··· Data section ···
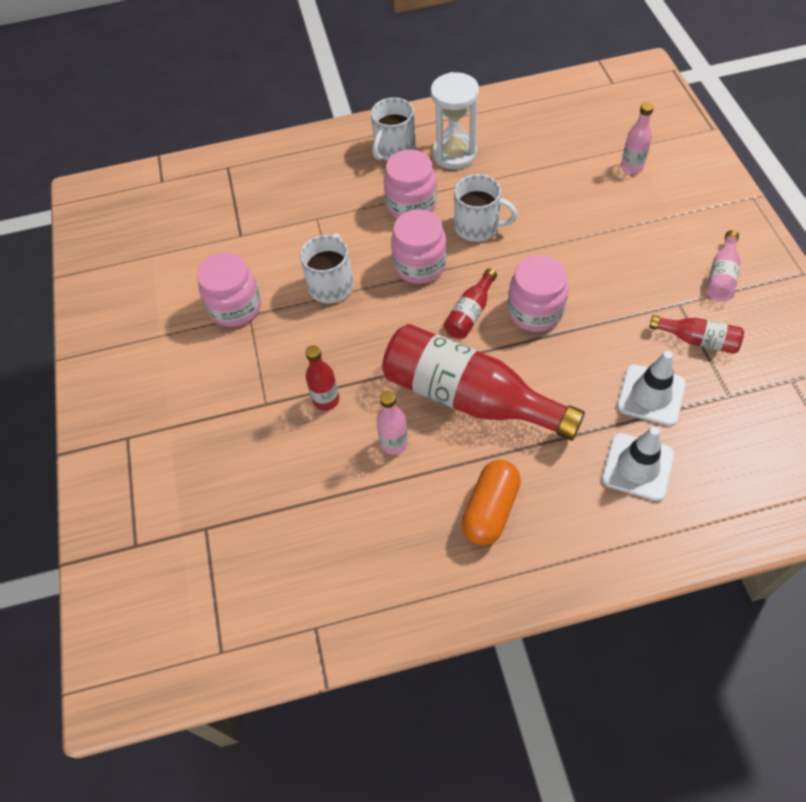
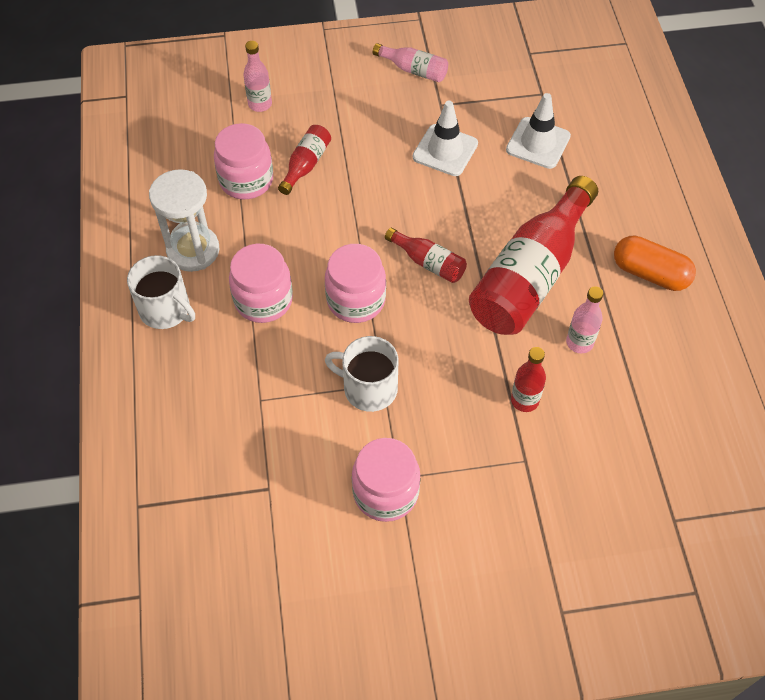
camera: 90 degrees left, 0 degrees up
(478, 226) = (311, 242): white mug -> none
(535, 311) = (434, 210): pink jar -> pink jar (246, 180)
(637, 467) = (609, 165): white traffic cone -> white traffic cone (445, 150)
(698, 340) = (483, 101): red bottle -> red bottle (306, 165)

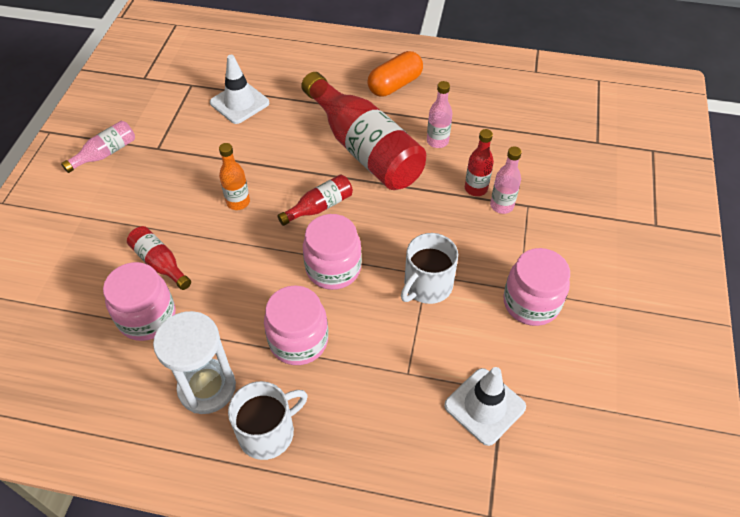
camera: 70 degrees left, 5 degrees down
(260, 104) = (58, 280): pink bottle -> pink bottle (501, 206)
(403, 194) = (238, 202): none -> orange bottle
(445, 150) = (209, 160): white traffic cone -> white traffic cone (484, 406)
···
● **Problem statement**
Using the records above, work out the number of lines that contain "cone" and write only that number.

● **Reply to the task**
2